INPUT RECORDS ▸

━━━

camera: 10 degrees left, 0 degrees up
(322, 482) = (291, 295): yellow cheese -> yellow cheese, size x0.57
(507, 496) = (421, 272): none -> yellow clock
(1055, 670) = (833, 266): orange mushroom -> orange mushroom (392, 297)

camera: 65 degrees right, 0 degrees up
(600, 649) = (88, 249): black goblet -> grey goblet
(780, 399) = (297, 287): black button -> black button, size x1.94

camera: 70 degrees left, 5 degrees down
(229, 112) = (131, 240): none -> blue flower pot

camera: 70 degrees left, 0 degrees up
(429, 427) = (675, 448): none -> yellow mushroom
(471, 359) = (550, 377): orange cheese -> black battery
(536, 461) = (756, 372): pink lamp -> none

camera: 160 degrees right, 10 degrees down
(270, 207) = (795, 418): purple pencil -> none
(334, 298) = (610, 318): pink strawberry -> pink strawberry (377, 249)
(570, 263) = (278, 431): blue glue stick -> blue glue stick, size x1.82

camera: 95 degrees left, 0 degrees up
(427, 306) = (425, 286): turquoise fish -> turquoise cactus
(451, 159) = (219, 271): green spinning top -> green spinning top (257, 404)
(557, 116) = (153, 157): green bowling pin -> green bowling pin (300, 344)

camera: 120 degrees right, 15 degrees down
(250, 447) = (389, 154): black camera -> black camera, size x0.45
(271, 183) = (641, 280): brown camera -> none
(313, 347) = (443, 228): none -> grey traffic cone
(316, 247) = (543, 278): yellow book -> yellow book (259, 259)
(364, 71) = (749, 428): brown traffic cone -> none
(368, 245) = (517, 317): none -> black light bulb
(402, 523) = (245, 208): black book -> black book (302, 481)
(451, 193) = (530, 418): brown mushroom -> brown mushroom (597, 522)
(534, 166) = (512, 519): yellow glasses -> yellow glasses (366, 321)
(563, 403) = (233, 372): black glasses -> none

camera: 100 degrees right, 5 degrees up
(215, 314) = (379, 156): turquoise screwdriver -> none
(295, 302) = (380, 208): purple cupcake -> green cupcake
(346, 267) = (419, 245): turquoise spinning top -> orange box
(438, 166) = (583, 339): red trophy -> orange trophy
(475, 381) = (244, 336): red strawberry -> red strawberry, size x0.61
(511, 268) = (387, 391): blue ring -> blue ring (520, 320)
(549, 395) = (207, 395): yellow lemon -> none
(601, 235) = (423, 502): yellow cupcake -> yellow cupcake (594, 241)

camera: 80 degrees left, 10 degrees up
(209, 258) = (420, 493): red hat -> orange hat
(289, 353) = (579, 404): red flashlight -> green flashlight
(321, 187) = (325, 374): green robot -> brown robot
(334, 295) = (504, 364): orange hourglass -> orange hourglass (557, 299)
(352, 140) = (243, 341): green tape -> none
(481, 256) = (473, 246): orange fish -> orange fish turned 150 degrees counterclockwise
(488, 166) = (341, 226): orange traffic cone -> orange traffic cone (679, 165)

━━━

WHAT TO WORK ON ▸
Begin with the top line of the material and go as far as the line with "camera: 70 degrees left, 5 degrees down". Set down those lines exactly, both ends included, and nothing more.

RESULT OF THIS EXERCISE ▸
camera: 10 degrees left, 0 degrees up
(322, 482) = (291, 295): yellow cheese -> yellow cheese, size x0.57
(507, 496) = (421, 272): none -> yellow clock
(1055, 670) = (833, 266): orange mushroom -> orange mushroom (392, 297)

camera: 65 degrees right, 0 degrees up
(600, 649) = (88, 249): black goblet -> grey goblet
(780, 399) = (297, 287): black button -> black button, size x1.94

camera: 70 degrees left, 5 degrees down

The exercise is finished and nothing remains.